Extracted data entries –

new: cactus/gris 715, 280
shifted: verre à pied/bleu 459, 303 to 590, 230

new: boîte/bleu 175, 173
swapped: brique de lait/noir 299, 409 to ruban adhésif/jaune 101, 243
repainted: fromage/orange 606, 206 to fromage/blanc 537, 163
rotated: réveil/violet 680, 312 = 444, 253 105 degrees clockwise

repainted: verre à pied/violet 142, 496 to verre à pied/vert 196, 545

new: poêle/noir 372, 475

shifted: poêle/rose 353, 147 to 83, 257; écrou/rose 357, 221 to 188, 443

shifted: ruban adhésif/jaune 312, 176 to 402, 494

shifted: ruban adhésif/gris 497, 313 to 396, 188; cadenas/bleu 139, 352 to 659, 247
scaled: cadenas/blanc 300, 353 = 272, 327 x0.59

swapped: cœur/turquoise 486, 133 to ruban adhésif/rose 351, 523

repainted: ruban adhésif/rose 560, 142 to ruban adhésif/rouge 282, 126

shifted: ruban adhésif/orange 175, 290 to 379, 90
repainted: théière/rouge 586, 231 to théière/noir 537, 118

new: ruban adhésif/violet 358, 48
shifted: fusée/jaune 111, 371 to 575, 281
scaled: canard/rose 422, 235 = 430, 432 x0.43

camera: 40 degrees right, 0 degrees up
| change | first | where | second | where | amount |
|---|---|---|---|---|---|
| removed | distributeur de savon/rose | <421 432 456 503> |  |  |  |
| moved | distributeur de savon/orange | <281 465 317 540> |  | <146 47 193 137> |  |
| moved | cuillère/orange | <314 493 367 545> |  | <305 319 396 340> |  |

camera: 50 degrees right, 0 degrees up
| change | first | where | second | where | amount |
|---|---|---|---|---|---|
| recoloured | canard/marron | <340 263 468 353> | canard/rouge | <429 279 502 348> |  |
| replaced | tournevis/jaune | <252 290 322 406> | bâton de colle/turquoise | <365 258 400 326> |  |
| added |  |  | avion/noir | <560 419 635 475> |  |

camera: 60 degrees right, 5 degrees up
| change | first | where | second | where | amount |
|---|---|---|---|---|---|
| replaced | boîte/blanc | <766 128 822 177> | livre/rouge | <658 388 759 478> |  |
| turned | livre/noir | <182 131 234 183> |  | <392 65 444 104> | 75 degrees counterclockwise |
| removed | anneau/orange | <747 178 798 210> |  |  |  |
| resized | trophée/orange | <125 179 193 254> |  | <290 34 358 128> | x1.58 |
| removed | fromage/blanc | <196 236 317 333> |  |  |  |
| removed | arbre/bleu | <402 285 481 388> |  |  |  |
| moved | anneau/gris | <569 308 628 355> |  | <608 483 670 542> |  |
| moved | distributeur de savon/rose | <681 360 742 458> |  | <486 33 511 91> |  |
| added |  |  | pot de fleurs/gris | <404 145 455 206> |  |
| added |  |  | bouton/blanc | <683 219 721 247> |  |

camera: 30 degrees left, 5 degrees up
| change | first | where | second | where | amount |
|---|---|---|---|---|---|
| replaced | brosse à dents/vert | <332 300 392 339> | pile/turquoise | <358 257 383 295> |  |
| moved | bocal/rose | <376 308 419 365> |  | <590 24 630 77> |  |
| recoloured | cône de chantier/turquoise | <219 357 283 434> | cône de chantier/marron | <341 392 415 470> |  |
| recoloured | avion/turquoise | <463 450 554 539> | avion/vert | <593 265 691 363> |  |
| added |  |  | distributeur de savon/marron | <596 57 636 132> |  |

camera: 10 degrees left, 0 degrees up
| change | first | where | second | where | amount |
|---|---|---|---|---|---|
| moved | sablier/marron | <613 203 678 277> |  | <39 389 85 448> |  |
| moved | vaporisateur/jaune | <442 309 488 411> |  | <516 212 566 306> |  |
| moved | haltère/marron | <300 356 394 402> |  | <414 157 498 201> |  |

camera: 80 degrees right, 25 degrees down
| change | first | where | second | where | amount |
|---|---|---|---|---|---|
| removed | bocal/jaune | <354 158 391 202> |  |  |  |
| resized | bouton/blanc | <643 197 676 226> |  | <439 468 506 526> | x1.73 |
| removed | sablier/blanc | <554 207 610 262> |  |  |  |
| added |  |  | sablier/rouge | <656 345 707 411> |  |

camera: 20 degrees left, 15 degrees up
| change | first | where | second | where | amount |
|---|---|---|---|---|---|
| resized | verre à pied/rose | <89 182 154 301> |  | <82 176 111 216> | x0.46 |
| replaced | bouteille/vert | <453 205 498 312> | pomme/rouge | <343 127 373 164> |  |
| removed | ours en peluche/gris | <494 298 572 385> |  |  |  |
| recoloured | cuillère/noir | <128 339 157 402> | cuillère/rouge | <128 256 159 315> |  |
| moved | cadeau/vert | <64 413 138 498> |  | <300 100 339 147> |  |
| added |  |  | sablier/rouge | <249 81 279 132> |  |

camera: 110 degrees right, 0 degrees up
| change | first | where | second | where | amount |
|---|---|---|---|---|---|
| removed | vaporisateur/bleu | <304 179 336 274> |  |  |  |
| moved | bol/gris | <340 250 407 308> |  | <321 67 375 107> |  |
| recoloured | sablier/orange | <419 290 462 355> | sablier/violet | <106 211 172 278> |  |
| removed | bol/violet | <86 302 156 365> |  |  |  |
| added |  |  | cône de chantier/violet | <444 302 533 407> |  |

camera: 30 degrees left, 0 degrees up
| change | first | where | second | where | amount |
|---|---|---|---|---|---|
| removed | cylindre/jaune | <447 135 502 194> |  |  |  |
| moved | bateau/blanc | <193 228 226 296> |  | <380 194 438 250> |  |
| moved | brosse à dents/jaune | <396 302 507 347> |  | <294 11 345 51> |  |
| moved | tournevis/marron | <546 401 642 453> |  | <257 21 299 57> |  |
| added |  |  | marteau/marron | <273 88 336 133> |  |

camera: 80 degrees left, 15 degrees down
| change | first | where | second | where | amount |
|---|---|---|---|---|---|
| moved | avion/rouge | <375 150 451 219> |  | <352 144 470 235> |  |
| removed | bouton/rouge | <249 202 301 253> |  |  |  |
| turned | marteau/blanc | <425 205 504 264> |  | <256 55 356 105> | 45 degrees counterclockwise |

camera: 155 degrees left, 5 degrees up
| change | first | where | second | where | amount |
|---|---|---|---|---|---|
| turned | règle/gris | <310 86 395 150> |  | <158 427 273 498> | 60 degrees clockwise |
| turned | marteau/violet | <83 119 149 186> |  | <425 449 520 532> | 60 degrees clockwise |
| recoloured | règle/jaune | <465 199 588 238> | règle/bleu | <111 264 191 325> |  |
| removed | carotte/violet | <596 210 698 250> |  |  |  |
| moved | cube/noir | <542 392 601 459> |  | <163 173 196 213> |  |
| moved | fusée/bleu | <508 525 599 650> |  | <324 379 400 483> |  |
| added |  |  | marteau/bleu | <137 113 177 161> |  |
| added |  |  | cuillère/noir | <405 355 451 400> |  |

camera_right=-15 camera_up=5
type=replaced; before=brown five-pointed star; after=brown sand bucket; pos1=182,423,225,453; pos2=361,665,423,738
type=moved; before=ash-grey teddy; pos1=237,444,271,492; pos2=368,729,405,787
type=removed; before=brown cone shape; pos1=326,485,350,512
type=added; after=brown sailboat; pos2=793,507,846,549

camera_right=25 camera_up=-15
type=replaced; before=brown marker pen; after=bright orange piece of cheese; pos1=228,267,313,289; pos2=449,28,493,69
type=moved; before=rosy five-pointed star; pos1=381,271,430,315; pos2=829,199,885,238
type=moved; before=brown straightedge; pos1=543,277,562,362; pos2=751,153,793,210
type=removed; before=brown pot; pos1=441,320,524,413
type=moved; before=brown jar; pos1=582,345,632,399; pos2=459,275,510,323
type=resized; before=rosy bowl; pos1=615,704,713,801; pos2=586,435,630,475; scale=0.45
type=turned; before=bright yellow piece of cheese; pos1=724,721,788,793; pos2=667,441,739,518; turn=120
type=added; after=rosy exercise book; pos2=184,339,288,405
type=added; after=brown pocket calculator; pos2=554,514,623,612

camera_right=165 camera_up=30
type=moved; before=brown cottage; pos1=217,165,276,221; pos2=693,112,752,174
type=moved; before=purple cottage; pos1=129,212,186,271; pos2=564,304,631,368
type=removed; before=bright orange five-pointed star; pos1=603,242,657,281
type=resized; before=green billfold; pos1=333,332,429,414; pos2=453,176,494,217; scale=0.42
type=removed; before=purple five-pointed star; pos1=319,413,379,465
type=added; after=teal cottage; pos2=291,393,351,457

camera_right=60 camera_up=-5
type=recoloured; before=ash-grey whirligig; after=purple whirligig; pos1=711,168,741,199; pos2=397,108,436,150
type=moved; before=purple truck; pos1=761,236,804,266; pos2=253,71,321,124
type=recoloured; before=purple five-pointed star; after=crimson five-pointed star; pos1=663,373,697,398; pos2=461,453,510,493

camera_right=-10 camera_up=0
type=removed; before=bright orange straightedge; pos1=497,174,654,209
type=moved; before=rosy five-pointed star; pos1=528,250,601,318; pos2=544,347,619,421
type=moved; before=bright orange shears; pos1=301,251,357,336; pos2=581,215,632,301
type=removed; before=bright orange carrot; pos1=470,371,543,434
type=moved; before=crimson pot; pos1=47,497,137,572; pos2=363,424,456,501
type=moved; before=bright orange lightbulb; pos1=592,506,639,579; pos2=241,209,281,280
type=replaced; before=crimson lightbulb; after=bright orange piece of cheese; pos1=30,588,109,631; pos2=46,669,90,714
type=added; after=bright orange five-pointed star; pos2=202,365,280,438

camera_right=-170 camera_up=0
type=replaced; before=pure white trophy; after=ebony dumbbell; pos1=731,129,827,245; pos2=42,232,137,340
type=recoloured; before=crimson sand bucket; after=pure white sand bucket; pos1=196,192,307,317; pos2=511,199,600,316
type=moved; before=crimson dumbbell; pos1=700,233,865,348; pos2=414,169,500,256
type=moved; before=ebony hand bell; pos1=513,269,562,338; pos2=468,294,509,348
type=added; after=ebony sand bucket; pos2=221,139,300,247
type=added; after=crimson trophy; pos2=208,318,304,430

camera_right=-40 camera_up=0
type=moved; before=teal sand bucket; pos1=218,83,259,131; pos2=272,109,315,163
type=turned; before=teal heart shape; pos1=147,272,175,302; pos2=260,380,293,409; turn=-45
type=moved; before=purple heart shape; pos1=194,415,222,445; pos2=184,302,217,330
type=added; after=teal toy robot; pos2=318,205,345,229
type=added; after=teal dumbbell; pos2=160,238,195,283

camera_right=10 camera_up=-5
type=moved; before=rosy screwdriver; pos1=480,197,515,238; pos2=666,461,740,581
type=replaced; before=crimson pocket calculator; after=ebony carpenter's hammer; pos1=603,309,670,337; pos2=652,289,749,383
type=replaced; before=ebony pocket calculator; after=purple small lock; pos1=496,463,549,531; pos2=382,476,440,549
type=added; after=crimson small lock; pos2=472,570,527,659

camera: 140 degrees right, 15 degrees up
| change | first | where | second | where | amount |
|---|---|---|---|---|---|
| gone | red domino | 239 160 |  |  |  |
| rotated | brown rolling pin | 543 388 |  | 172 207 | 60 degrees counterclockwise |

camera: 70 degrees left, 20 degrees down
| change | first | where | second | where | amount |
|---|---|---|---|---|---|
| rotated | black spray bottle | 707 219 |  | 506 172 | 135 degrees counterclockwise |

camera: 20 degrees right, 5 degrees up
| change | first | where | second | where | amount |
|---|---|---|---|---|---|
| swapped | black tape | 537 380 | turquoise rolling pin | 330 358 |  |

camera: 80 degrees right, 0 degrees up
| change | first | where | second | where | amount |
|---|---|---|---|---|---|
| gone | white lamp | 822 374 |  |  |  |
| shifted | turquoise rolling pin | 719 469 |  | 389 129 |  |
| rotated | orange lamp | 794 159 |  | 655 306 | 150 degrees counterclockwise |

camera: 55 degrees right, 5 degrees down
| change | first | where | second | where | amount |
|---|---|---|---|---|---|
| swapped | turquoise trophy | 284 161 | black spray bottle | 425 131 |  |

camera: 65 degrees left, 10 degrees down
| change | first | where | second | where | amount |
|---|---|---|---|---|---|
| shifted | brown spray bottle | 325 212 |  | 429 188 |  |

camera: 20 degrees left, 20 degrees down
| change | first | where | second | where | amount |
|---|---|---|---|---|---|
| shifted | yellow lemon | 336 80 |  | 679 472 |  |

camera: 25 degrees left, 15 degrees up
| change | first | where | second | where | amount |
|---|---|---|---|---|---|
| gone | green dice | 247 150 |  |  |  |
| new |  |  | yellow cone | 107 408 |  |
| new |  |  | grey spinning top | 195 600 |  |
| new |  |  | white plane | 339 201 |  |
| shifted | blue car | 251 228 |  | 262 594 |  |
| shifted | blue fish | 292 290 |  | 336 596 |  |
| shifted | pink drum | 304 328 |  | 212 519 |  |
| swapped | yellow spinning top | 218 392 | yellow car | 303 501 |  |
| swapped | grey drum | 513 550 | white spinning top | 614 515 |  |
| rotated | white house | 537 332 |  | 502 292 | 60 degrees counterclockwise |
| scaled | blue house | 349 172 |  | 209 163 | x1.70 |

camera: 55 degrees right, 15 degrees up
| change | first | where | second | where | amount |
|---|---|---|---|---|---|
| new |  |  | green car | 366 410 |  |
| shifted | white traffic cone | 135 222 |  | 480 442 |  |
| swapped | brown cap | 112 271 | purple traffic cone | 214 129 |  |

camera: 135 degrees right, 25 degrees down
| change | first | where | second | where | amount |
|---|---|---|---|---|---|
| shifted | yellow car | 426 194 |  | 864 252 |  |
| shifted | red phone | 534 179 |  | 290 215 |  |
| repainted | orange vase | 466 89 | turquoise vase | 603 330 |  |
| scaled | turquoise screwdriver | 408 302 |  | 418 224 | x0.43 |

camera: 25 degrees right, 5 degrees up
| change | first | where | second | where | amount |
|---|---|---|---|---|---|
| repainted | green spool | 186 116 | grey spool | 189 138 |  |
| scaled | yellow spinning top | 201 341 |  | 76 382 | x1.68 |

Try it –
Starting from the records above, copy each line where the string "cheese" is found.

Response to this task –
type=replaced; before=brown marker pen; after=bright orange piece of cheese; pos1=228,267,313,289; pos2=449,28,493,69
type=turned; before=bright yellow piece of cheese; pos1=724,721,788,793; pos2=667,441,739,518; turn=120
type=replaced; before=crimson lightbulb; after=bright orange piece of cheese; pos1=30,588,109,631; pos2=46,669,90,714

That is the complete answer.